→ Aim of the exercise: Each line of the records below that includes "brown" adds one to the count; state the final count by itself.

→ Input records:

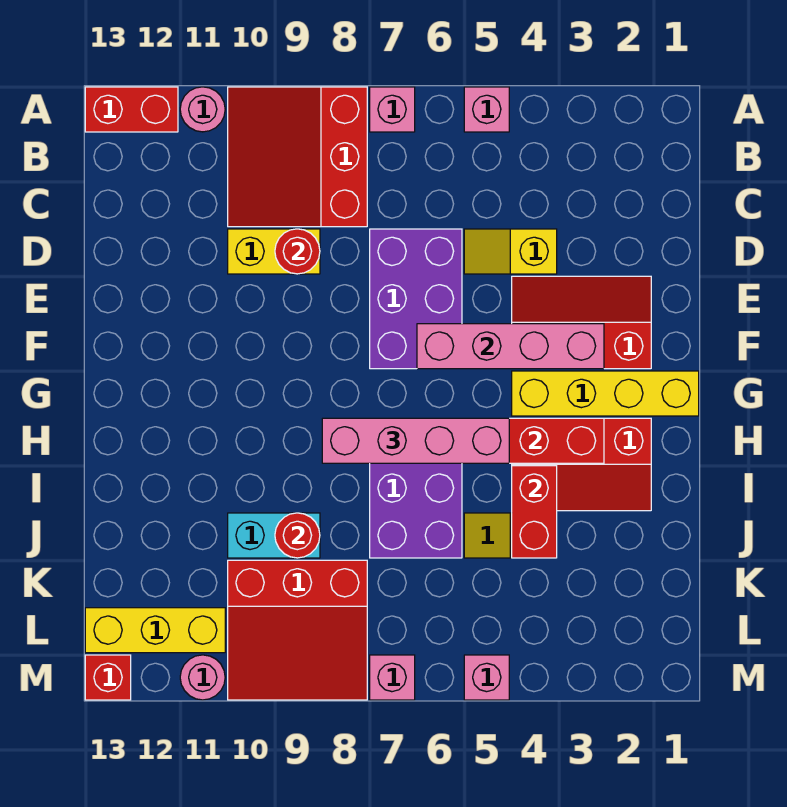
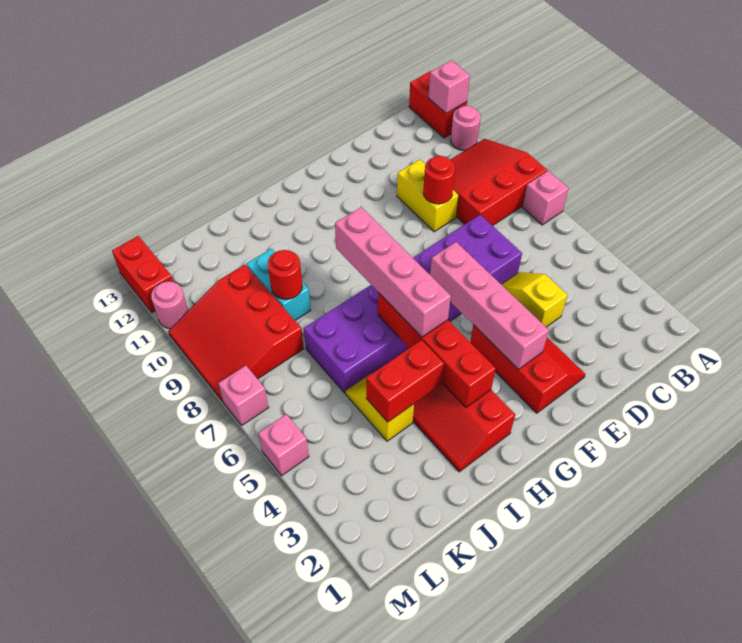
pink 1x1 brick [464,87,509,132] -> pink 1x1 brick moved to [428,60,470,113]
yellow 1x4 brick [512,371,699,416] -> none
yellow 1x3 brick [85,608,225,653] -> none
red 1x1 brick [85,655,131,700] -> red 1x2 brick [112,236,173,312]

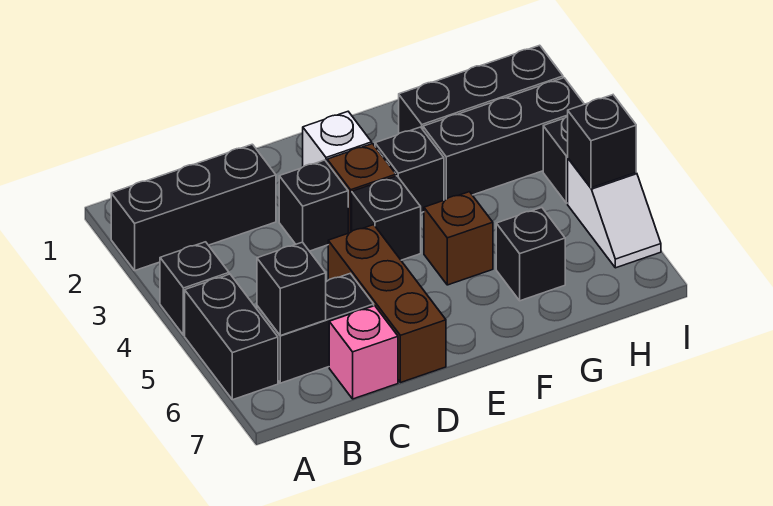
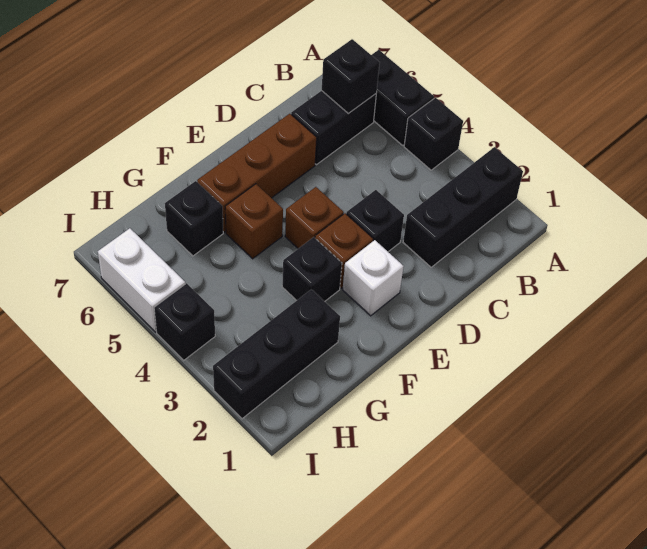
pink 1x1 brick [329,306,398,399] -> none
brown 1x3 brick [328,225,446,383] -> brown 1x3 brick turned to [197,114,317,232]
black 1x1 brick [352,176,421,260] -> brown 1x1 brick [285,187,344,248]
black 1x3 brick [423,78,584,200] -> none
white 1x2 slope [568,158,661,268] -> white 1x2 brick [98,228,185,332]
black 1x1 brick [568,95,636,188] -> none

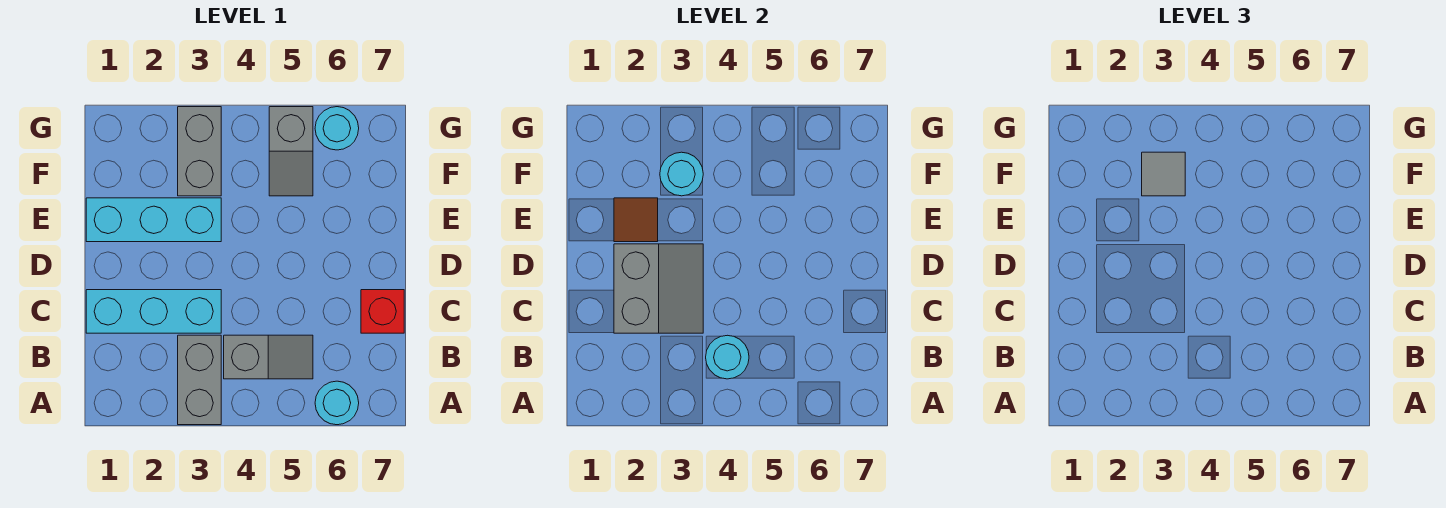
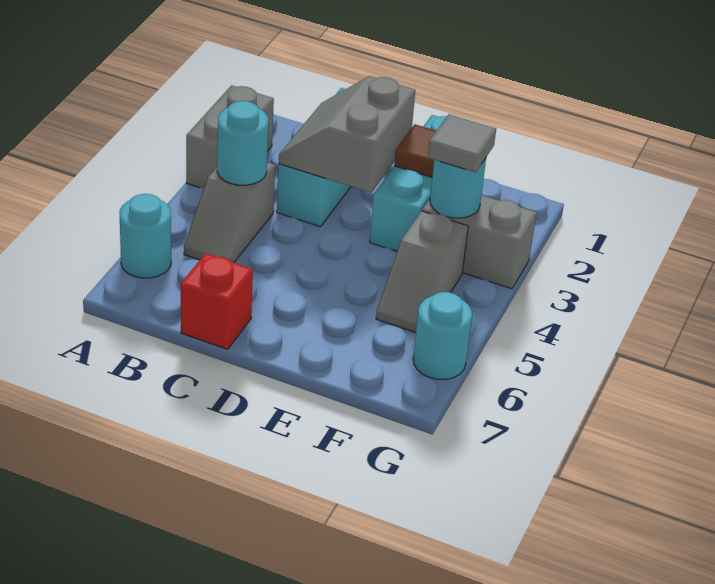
grey 1x2 brick [178,335,221,425] -> grey 1x2 brick turned to [186,85,274,189]
grey 2x2 slope [614,244,703,333] -> grey 2x2 slope turned to [279,76,415,193]
grey 1x2 slope [269,107,313,196] -> grey 1x2 slope turned to [376,211,468,333]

→ Response for this exercise: 2